* [Work item]: Nothing but a number should be given: how many lines in the entries below include the string "cone".

* [The records]:
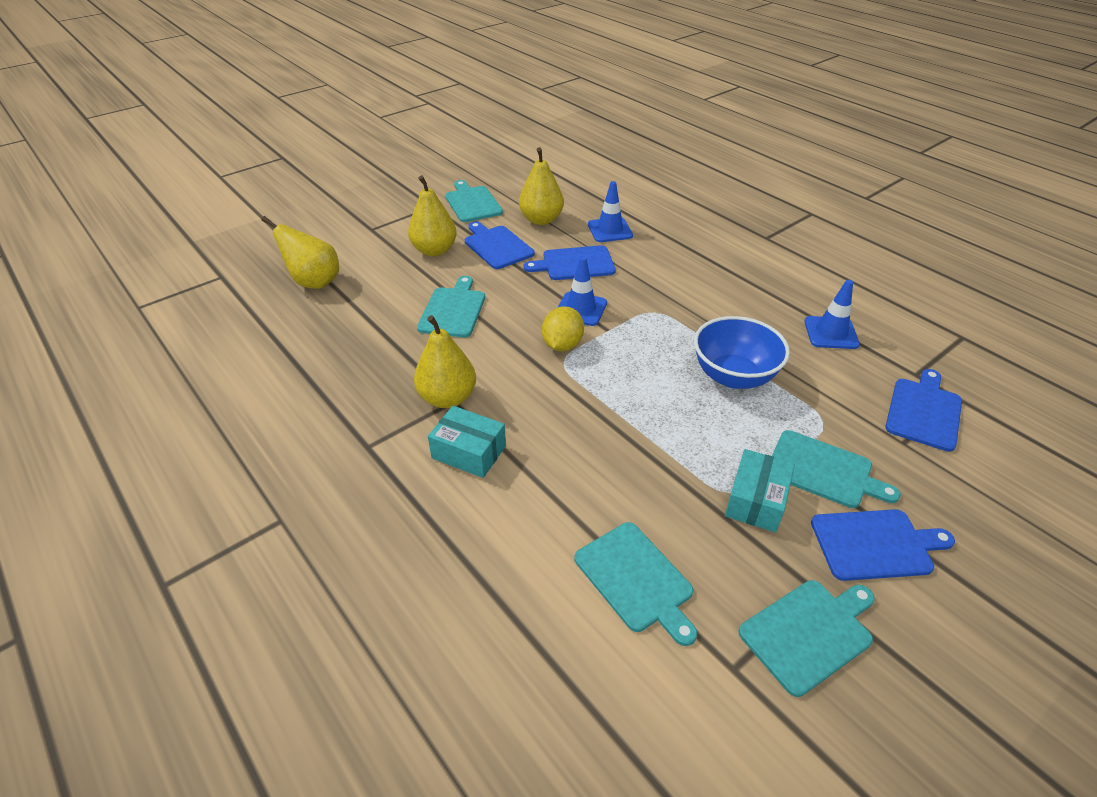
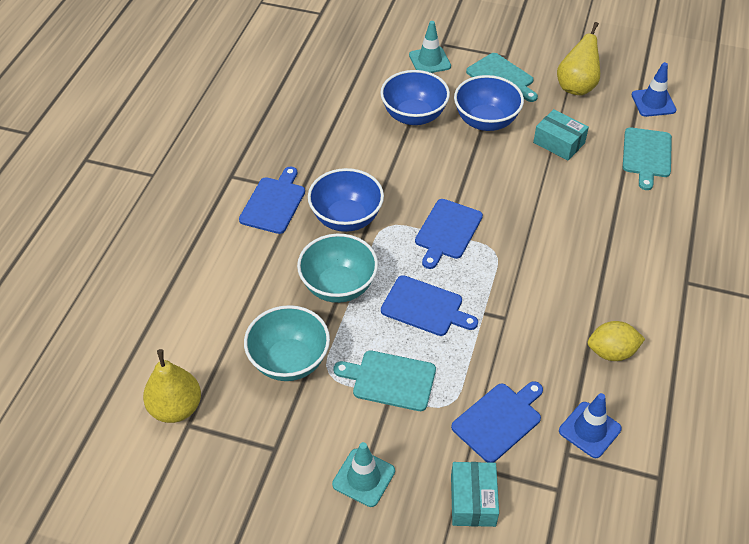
blue bowl: 1 -> 3
blue traffic cone: 3 -> 2
turquoise bowl: 0 -> 2
turquoise cutting board: 5 -> 3
turquoise traffic cone: 0 -> 2
yellow pear: 4 -> 2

* [Exercise result]: 2